• [SOURCE MATERIAL]

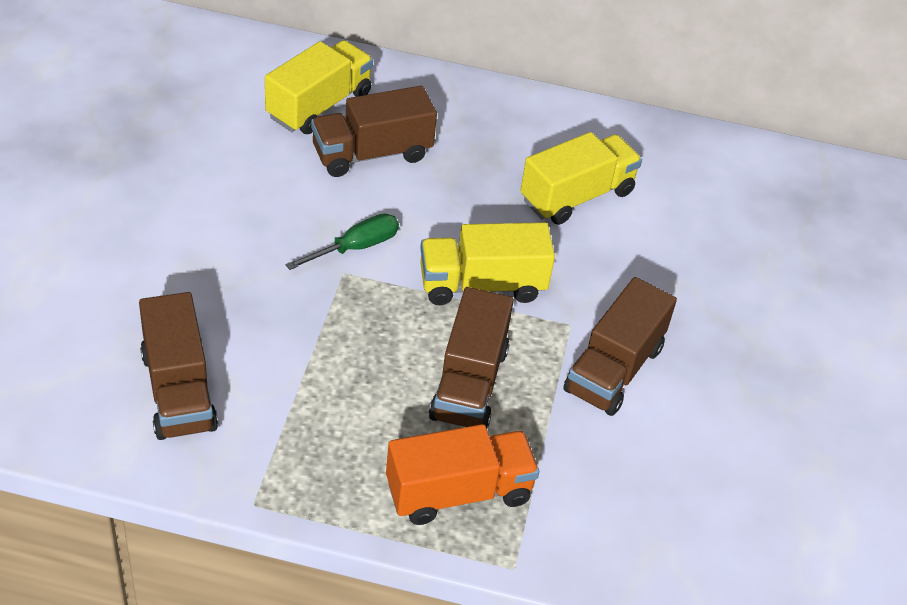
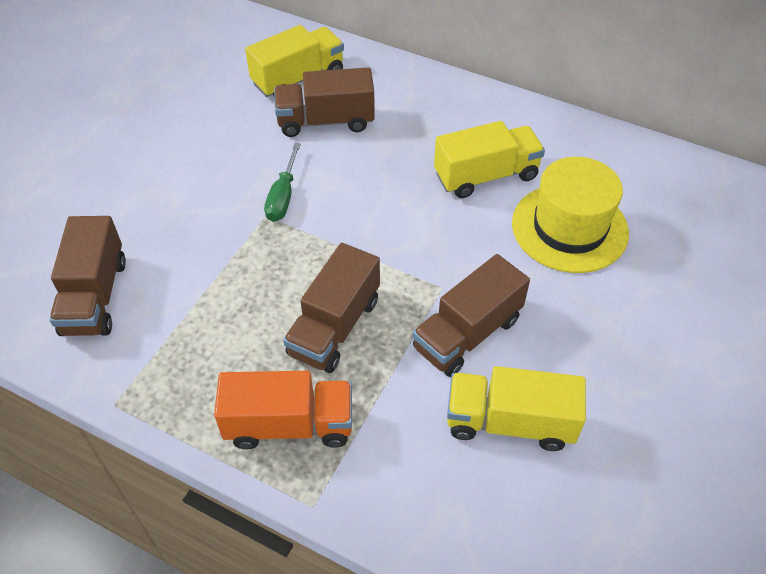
camera: 20 degrees right, 5 degrees up
(355, 247) = (283, 196): green screwdriver -> green screwdriver turned 120 degrees clockwise
(482, 285) = (377, 242): yellow truck -> yellow truck (509, 422)
(684, 242) = (569, 228): none -> yellow hat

• [YOUR OBJECTIVE]
In the listing above, find the line containing "(355, 247) = (283, 196): green"; that line and every line after it, through the last, are to be retyped exactly.

• [TASK ANSWER]
(355, 247) = (283, 196): green screwdriver -> green screwdriver turned 120 degrees clockwise
(482, 285) = (377, 242): yellow truck -> yellow truck (509, 422)
(684, 242) = (569, 228): none -> yellow hat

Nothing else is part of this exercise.